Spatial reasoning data
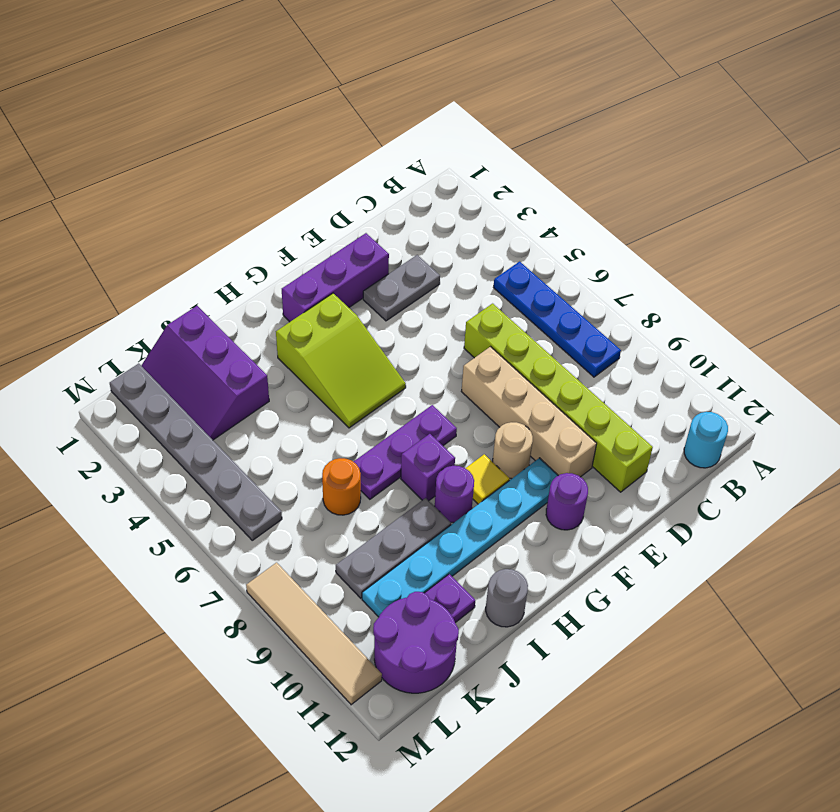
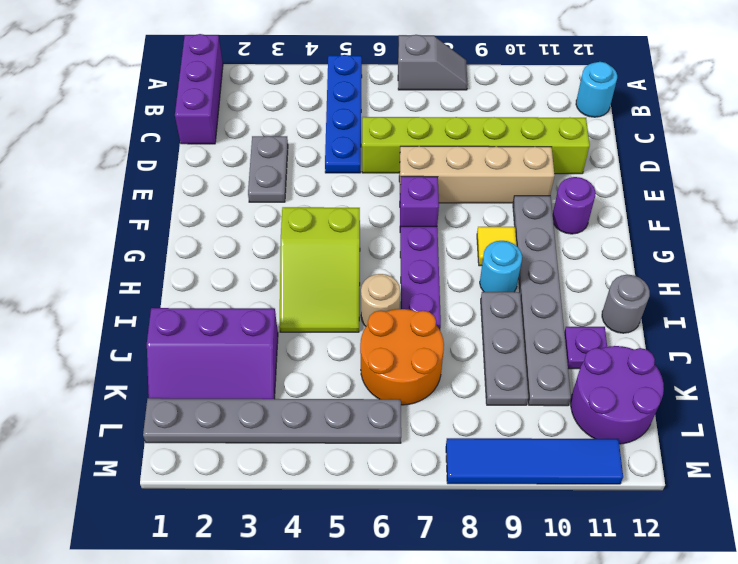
none -> grey slope A7:A8 level 1 top 7
blue plate B5:B8 level 1 -> blue plate A5:D5 level 1
purple brick E2:G2 level 1 -> purple brick A1:C1 level 1
tan round brick F9 level 1 -> tan round brick I6 level 1
cyan plate F10:K10 level 1 -> grey plate F10:K10 level 1
lime slope G3:H5 level 1 top 3 -> lime slope G4:I5 level 1 top G
purple brick H8 level 1 -> purple brick F7 level 1
purple round brick H9 level 1 -> cyan round brick H9 level 1
orange round brick J7 level 1 -> orange round brick J6:K7 level 1
tan tile M8:M11 level 1 -> blue tile M8:M11 level 1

- _EXERCISE BRIEF_
Without including any pictures, repeat the records above exactly.

- _RESPONSE_
none -> grey slope A7:A8 level 1 top 7
blue plate B5:B8 level 1 -> blue plate A5:D5 level 1
purple brick E2:G2 level 1 -> purple brick A1:C1 level 1
tan round brick F9 level 1 -> tan round brick I6 level 1
cyan plate F10:K10 level 1 -> grey plate F10:K10 level 1
lime slope G3:H5 level 1 top 3 -> lime slope G4:I5 level 1 top G
purple brick H8 level 1 -> purple brick F7 level 1
purple round brick H9 level 1 -> cyan round brick H9 level 1
orange round brick J7 level 1 -> orange round brick J6:K7 level 1
tan tile M8:M11 level 1 -> blue tile M8:M11 level 1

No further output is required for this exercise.